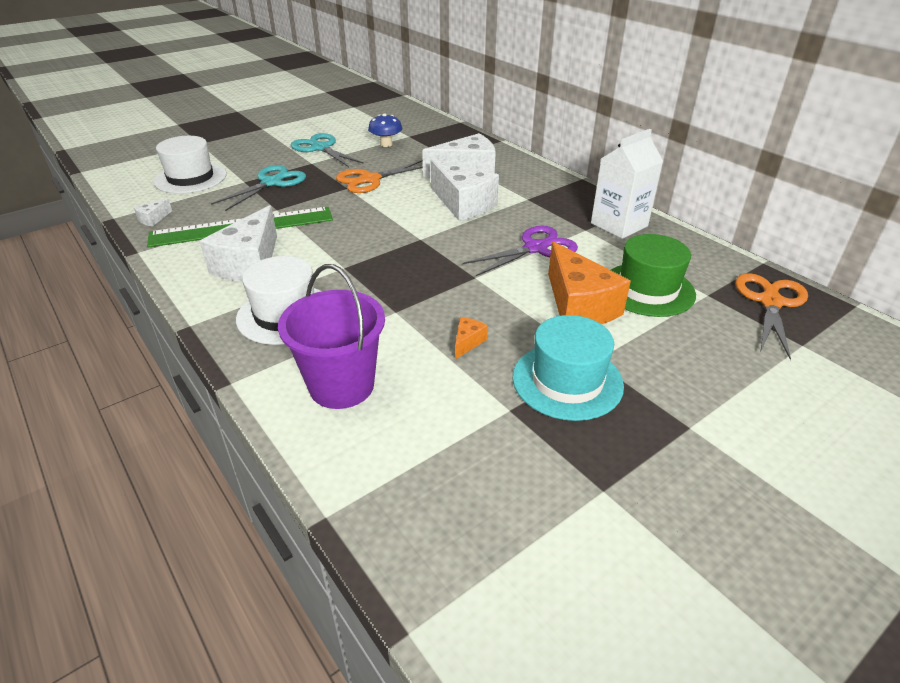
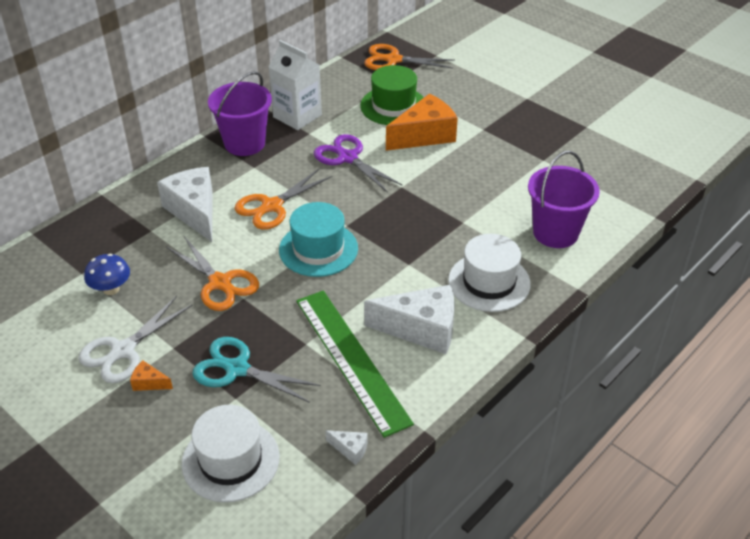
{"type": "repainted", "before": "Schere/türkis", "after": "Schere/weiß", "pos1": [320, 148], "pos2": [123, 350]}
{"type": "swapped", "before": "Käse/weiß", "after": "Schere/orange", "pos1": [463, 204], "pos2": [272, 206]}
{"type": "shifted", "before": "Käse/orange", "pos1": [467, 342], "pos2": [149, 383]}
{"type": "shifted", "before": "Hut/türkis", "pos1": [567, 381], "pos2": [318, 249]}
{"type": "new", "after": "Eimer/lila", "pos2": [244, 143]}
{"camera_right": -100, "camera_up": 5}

===

▶ _PROMPT_:
Return all lines from the data that include the string "type".

▶ _ANSWER BOX_:
{"type": "repainted", "before": "Schere/türkis", "after": "Schere/weiß", "pos1": [320, 148], "pos2": [123, 350]}
{"type": "swapped", "before": "Käse/weiß", "after": "Schere/orange", "pos1": [463, 204], "pos2": [272, 206]}
{"type": "shifted", "before": "Käse/orange", "pos1": [467, 342], "pos2": [149, 383]}
{"type": "shifted", "before": "Hut/türkis", "pos1": [567, 381], "pos2": [318, 249]}
{"type": "new", "after": "Eimer/lila", "pos2": [244, 143]}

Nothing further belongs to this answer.